- **Record extracts**
========================
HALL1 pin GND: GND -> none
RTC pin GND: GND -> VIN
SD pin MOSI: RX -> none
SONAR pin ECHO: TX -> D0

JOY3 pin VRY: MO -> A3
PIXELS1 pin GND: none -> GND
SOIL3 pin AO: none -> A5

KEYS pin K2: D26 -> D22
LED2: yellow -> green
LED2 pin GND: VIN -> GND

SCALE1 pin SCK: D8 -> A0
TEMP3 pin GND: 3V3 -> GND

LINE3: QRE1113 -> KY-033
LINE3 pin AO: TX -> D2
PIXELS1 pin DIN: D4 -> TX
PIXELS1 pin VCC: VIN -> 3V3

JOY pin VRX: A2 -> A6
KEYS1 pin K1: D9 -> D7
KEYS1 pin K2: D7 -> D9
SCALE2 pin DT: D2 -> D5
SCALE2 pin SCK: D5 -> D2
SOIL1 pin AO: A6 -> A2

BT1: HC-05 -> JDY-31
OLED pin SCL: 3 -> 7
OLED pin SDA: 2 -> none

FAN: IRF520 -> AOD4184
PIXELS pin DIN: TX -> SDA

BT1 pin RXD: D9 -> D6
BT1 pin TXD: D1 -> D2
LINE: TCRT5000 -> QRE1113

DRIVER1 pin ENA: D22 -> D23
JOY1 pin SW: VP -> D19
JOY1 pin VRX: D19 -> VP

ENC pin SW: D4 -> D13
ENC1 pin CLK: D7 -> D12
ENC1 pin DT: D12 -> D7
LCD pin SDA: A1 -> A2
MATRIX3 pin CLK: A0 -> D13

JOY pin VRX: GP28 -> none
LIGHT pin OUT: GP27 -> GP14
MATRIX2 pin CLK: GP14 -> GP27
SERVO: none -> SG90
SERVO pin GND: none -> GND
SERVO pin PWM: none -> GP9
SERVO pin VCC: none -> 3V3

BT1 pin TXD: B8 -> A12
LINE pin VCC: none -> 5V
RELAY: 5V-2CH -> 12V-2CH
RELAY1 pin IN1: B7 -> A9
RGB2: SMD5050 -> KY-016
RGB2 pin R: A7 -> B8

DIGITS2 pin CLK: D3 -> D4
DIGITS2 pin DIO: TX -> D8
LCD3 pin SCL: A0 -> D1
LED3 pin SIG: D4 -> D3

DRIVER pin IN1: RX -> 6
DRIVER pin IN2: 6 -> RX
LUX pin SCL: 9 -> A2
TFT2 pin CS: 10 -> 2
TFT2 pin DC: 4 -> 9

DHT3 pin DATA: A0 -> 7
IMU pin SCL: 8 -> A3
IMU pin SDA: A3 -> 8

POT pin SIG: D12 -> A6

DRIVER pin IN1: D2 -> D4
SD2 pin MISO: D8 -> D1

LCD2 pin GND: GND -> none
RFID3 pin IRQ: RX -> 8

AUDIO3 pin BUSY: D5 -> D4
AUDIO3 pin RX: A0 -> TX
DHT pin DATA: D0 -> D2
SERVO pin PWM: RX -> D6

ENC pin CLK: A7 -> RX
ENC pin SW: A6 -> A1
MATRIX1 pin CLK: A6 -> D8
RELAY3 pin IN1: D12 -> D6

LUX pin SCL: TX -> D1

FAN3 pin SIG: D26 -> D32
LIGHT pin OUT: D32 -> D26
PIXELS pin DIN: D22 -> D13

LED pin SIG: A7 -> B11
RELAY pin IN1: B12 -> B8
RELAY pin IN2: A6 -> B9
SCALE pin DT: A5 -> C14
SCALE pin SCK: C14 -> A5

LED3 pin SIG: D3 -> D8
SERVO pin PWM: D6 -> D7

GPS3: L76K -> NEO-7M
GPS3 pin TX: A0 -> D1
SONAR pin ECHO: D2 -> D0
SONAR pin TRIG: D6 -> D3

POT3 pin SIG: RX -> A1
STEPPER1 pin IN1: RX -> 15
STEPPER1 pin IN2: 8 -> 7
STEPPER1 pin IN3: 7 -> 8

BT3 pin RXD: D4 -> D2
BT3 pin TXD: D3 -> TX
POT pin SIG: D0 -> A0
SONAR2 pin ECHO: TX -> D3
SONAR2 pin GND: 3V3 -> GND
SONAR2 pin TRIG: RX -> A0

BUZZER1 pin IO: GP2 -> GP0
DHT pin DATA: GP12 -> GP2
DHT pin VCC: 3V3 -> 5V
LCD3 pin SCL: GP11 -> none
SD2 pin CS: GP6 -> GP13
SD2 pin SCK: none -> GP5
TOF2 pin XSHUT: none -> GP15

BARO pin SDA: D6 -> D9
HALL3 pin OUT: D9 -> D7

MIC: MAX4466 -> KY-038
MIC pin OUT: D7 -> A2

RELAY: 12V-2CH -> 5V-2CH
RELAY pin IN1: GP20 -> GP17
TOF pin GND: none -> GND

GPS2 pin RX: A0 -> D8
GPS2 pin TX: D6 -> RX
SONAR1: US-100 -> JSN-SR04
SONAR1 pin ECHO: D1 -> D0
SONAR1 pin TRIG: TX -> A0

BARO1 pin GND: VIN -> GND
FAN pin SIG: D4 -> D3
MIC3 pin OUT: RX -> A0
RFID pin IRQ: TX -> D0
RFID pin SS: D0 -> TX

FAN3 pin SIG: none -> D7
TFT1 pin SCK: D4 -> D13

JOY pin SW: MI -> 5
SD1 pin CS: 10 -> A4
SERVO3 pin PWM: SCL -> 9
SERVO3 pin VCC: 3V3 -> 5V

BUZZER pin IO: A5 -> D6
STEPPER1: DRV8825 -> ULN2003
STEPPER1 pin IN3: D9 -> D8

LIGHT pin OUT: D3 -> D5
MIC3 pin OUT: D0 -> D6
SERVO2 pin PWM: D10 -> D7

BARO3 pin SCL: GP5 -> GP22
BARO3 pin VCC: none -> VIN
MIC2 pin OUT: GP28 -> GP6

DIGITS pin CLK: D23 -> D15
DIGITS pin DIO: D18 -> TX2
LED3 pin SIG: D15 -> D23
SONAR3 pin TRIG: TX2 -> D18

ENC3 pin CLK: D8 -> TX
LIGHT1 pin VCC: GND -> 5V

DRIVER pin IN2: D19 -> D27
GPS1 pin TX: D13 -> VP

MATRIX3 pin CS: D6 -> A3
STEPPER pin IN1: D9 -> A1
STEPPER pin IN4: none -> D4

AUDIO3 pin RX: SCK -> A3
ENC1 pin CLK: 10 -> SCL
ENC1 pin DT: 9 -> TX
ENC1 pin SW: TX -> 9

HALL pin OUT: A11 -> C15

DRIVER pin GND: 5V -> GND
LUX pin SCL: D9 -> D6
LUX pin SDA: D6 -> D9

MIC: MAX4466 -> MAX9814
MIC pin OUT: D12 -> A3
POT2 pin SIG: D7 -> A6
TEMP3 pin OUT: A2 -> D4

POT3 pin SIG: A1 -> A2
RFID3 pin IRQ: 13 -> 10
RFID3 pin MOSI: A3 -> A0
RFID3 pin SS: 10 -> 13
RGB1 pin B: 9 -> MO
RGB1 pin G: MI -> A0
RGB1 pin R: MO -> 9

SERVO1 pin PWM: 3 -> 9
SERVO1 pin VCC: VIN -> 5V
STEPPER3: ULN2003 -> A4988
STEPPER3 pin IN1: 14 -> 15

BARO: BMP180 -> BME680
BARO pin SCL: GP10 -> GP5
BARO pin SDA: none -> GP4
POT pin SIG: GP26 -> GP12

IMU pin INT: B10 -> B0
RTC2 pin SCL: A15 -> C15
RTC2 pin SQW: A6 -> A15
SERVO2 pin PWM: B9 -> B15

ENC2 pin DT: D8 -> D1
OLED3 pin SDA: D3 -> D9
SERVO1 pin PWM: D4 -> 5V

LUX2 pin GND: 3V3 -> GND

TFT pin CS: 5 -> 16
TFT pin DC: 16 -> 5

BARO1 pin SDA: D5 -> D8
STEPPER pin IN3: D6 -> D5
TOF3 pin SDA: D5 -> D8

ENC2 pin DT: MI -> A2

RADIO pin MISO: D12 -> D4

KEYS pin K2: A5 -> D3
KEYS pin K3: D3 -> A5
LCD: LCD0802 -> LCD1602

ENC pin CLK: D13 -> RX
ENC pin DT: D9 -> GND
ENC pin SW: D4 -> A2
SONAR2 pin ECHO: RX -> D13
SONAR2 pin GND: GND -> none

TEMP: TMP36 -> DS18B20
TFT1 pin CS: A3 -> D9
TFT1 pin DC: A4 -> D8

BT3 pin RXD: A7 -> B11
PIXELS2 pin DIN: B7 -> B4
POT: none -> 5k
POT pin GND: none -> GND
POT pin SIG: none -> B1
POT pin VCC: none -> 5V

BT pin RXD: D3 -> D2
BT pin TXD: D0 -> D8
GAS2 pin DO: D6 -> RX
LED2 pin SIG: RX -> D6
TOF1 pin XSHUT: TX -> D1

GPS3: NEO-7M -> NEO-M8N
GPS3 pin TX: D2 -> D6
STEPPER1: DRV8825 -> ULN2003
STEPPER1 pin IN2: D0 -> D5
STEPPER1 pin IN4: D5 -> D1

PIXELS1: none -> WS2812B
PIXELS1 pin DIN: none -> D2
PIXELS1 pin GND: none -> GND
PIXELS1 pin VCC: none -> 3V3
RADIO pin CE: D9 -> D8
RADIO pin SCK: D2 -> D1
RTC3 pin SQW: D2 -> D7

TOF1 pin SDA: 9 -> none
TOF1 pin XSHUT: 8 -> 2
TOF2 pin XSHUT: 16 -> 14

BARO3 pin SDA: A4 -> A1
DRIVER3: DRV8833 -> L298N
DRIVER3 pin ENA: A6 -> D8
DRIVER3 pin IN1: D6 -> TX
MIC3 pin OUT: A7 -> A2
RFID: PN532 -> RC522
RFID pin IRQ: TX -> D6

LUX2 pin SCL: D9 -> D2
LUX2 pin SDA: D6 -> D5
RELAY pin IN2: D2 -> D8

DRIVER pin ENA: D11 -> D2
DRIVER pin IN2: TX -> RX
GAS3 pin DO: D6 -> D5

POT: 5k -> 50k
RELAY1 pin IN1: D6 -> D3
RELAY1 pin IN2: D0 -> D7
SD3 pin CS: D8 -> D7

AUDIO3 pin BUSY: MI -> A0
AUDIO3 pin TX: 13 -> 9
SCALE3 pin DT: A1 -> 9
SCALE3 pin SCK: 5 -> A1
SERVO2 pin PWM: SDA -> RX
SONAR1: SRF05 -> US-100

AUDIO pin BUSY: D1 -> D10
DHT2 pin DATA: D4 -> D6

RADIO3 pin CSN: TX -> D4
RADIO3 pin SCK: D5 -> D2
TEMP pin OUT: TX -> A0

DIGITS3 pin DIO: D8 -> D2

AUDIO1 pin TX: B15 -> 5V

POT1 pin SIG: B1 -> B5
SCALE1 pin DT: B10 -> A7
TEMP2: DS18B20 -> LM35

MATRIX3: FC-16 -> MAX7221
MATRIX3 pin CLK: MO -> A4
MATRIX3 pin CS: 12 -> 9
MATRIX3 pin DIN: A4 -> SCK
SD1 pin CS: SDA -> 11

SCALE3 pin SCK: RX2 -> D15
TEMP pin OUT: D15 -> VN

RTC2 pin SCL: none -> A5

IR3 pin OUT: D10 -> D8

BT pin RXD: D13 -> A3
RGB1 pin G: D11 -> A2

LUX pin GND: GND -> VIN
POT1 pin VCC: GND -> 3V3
========================
From the entries above, write out only the lines starting at the line that holds "SONAR1 pin TRIG: TX -> A0" and ending at the line that holds "MATRIX3 pin CS: D6 -> A3", keeping both and matching them exactly.

SONAR1 pin TRIG: TX -> A0

BARO1 pin GND: VIN -> GND
FAN pin SIG: D4 -> D3
MIC3 pin OUT: RX -> A0
RFID pin IRQ: TX -> D0
RFID pin SS: D0 -> TX

FAN3 pin SIG: none -> D7
TFT1 pin SCK: D4 -> D13

JOY pin SW: MI -> 5
SD1 pin CS: 10 -> A4
SERVO3 pin PWM: SCL -> 9
SERVO3 pin VCC: 3V3 -> 5V

BUZZER pin IO: A5 -> D6
STEPPER1: DRV8825 -> ULN2003
STEPPER1 pin IN3: D9 -> D8

LIGHT pin OUT: D3 -> D5
MIC3 pin OUT: D0 -> D6
SERVO2 pin PWM: D10 -> D7

BARO3 pin SCL: GP5 -> GP22
BARO3 pin VCC: none -> VIN
MIC2 pin OUT: GP28 -> GP6

DIGITS pin CLK: D23 -> D15
DIGITS pin DIO: D18 -> TX2
LED3 pin SIG: D15 -> D23
SONAR3 pin TRIG: TX2 -> D18

ENC3 pin CLK: D8 -> TX
LIGHT1 pin VCC: GND -> 5V

DRIVER pin IN2: D19 -> D27
GPS1 pin TX: D13 -> VP

MATRIX3 pin CS: D6 -> A3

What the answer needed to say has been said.